DATA TO USE START
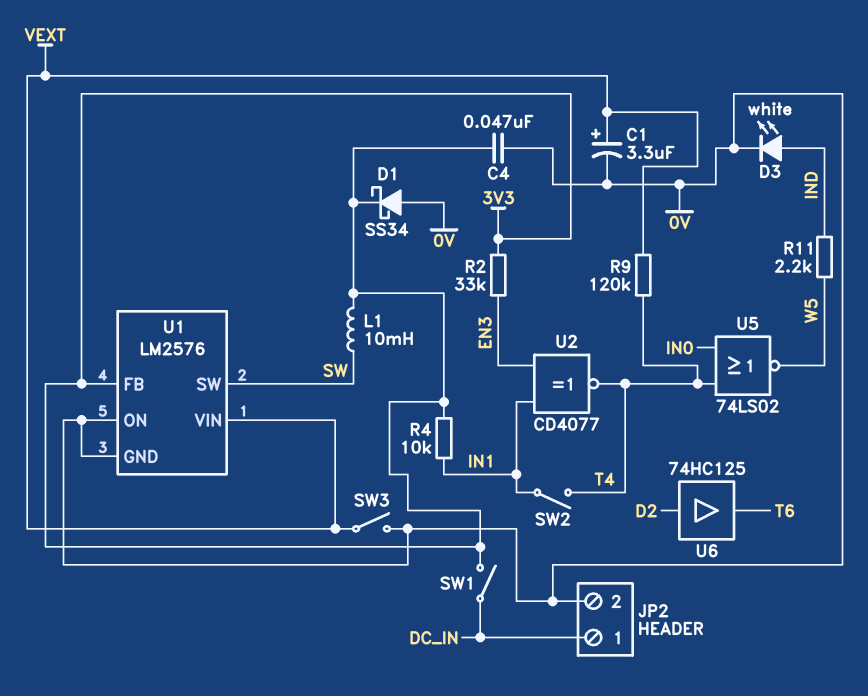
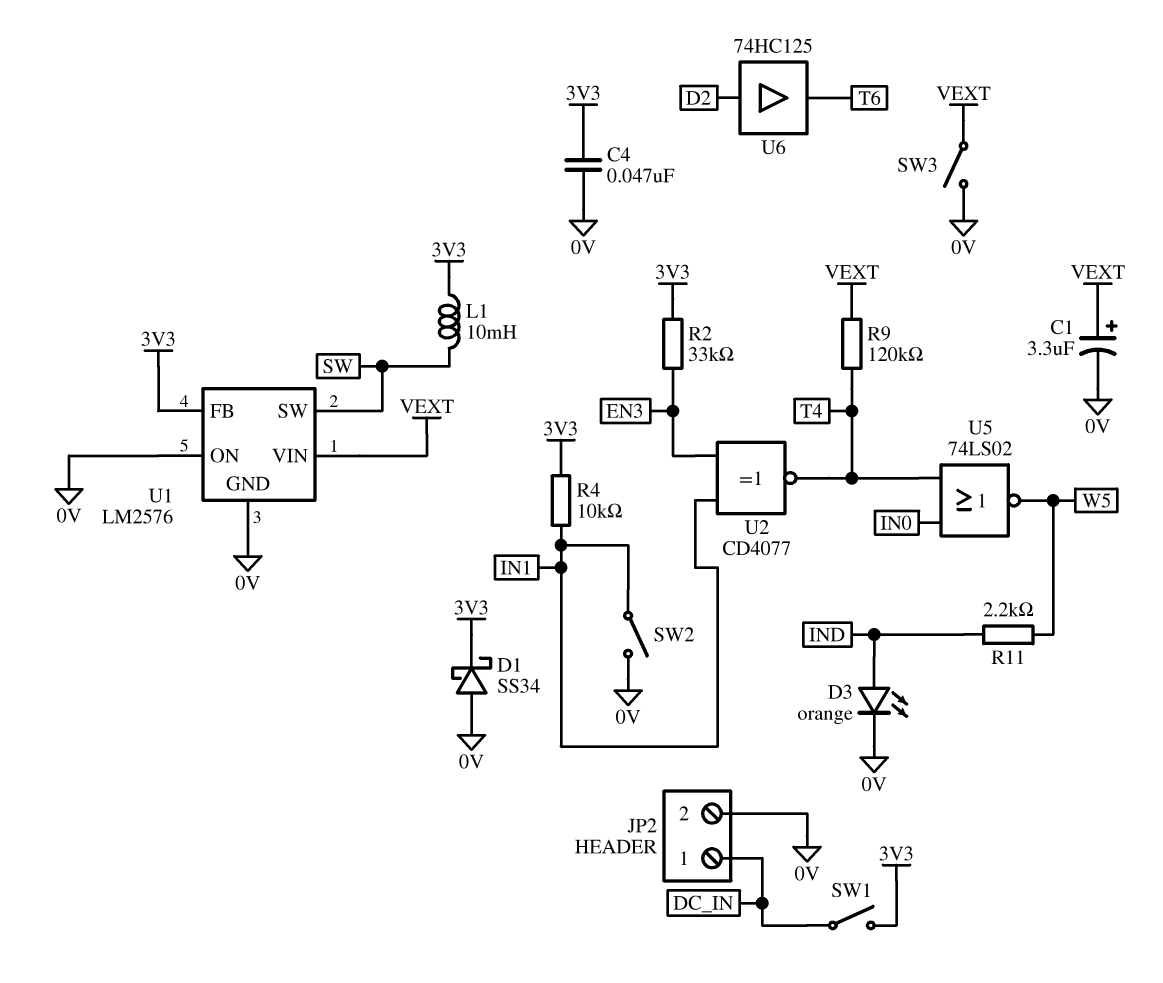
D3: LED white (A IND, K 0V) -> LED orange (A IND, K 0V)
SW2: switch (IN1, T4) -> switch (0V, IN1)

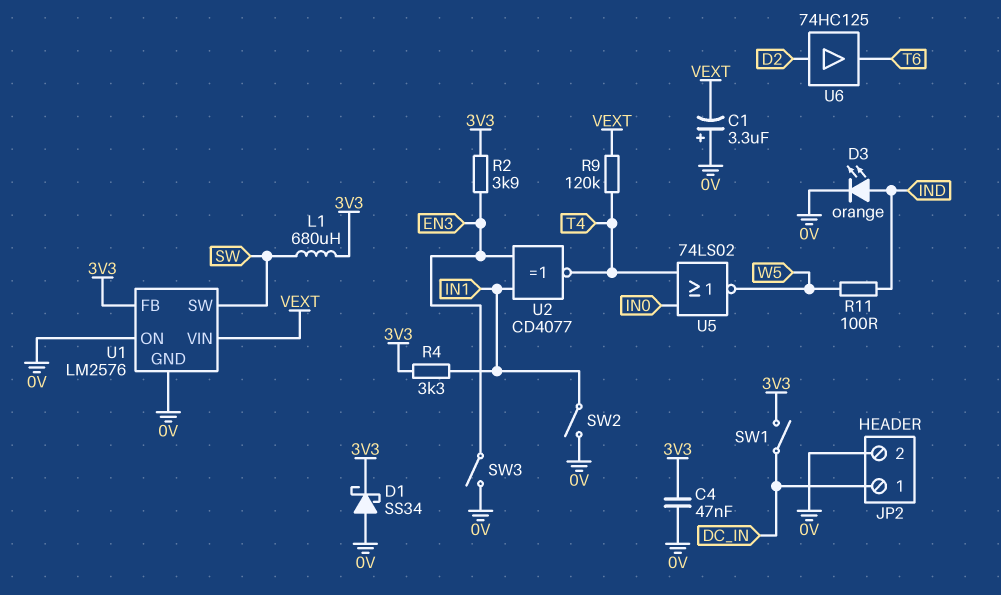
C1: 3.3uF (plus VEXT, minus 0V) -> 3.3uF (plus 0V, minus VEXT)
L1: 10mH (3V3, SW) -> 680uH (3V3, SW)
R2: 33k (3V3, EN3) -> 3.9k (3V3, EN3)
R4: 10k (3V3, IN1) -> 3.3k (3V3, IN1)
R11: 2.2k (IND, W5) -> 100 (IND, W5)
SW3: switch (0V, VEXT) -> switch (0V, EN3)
DATA TO USE END
● THE PROBLEM
Could you print all the entries exactly as they stand, with the pictures left out?

● RESULT FOR THIS EXERCISE
D3: LED white (A IND, K 0V) -> LED orange (A IND, K 0V)
SW2: switch (IN1, T4) -> switch (0V, IN1)

C1: 3.3uF (plus VEXT, minus 0V) -> 3.3uF (plus 0V, minus VEXT)
L1: 10mH (3V3, SW) -> 680uH (3V3, SW)
R2: 33k (3V3, EN3) -> 3.9k (3V3, EN3)
R4: 10k (3V3, IN1) -> 3.3k (3V3, IN1)
R11: 2.2k (IND, W5) -> 100 (IND, W5)
SW3: switch (0V, VEXT) -> switch (0V, EN3)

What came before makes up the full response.